__Task details__. Print all of the data exactly, but drop the pictures.

[Scene comparison data]
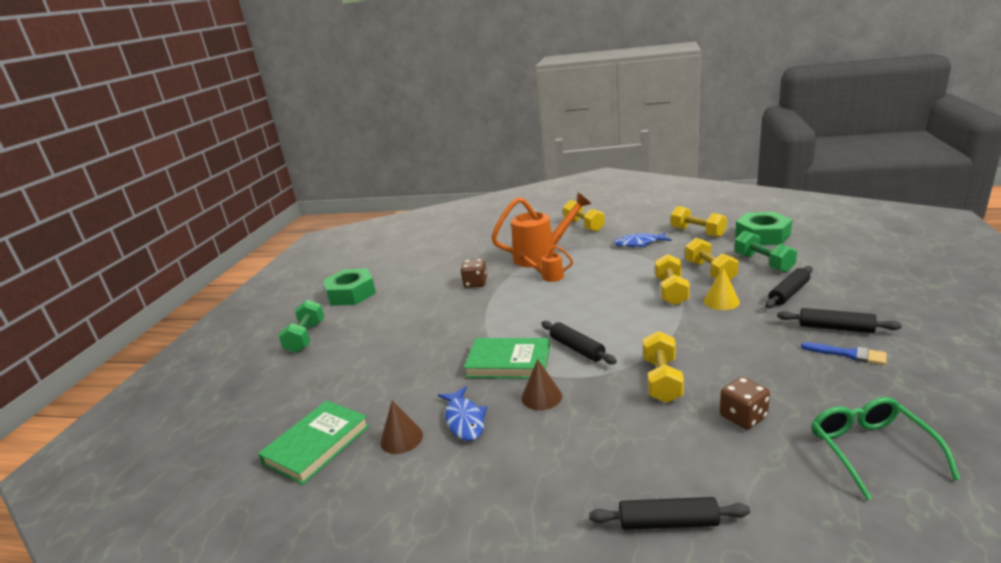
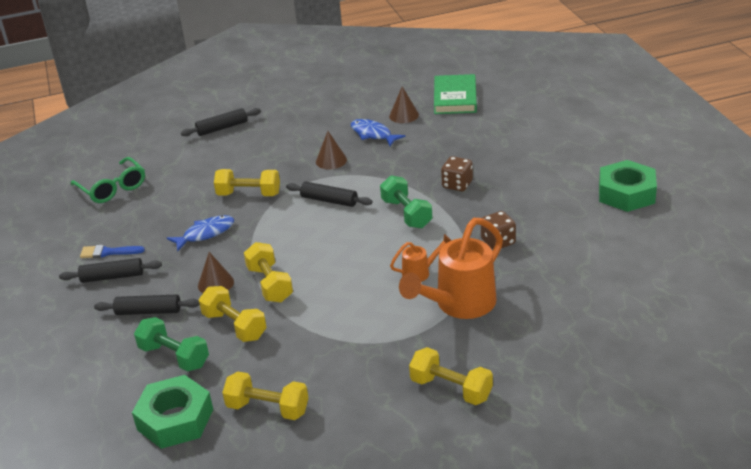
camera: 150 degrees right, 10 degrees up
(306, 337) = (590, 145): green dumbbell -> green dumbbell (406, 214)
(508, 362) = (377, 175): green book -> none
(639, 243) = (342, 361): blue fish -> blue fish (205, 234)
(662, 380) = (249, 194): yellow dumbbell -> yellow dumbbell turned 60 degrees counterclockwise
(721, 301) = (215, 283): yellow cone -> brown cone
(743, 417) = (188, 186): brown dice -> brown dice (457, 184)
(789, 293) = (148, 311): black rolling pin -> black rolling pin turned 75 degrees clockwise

__Answer to this problem__.
camera: 150 degrees right, 10 degrees up
(306, 337) = (590, 145): green dumbbell -> green dumbbell (406, 214)
(508, 362) = (377, 175): green book -> none
(639, 243) = (342, 361): blue fish -> blue fish (205, 234)
(662, 380) = (249, 194): yellow dumbbell -> yellow dumbbell turned 60 degrees counterclockwise
(721, 301) = (215, 283): yellow cone -> brown cone
(743, 417) = (188, 186): brown dice -> brown dice (457, 184)
(789, 293) = (148, 311): black rolling pin -> black rolling pin turned 75 degrees clockwise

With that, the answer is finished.